> Supplied information:
BEGIN
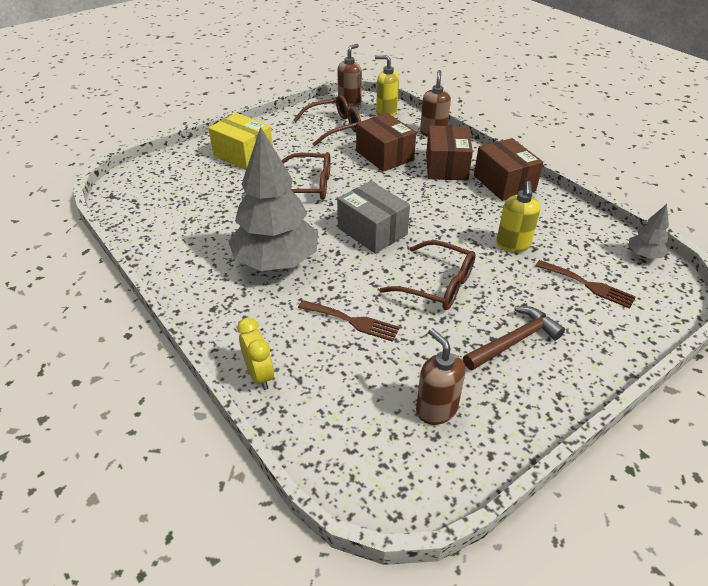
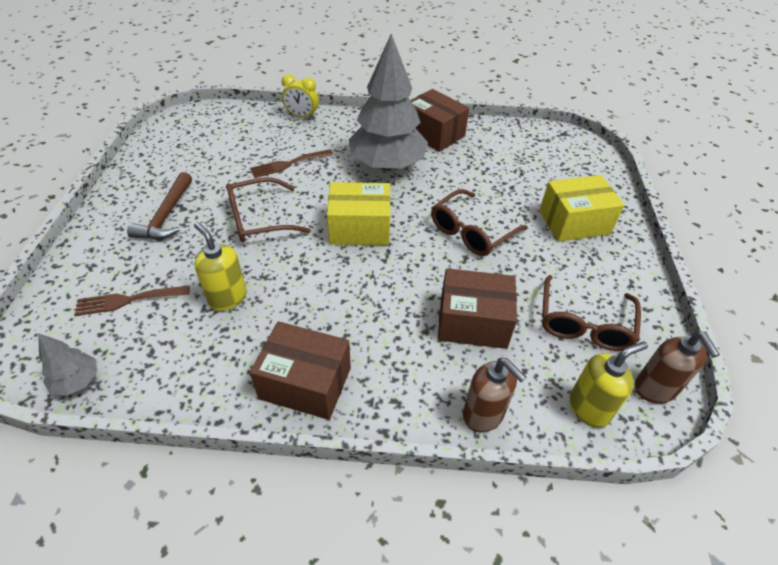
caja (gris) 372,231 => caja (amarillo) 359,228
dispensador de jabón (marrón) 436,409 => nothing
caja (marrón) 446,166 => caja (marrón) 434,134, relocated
END
> Task prompt: Where does "marrón" appear in the listing? Show every line that has it.

> Written response:
dispensador de jabón (marrón) 436,409 => nothing
caja (marrón) 446,166 => caja (marrón) 434,134, relocated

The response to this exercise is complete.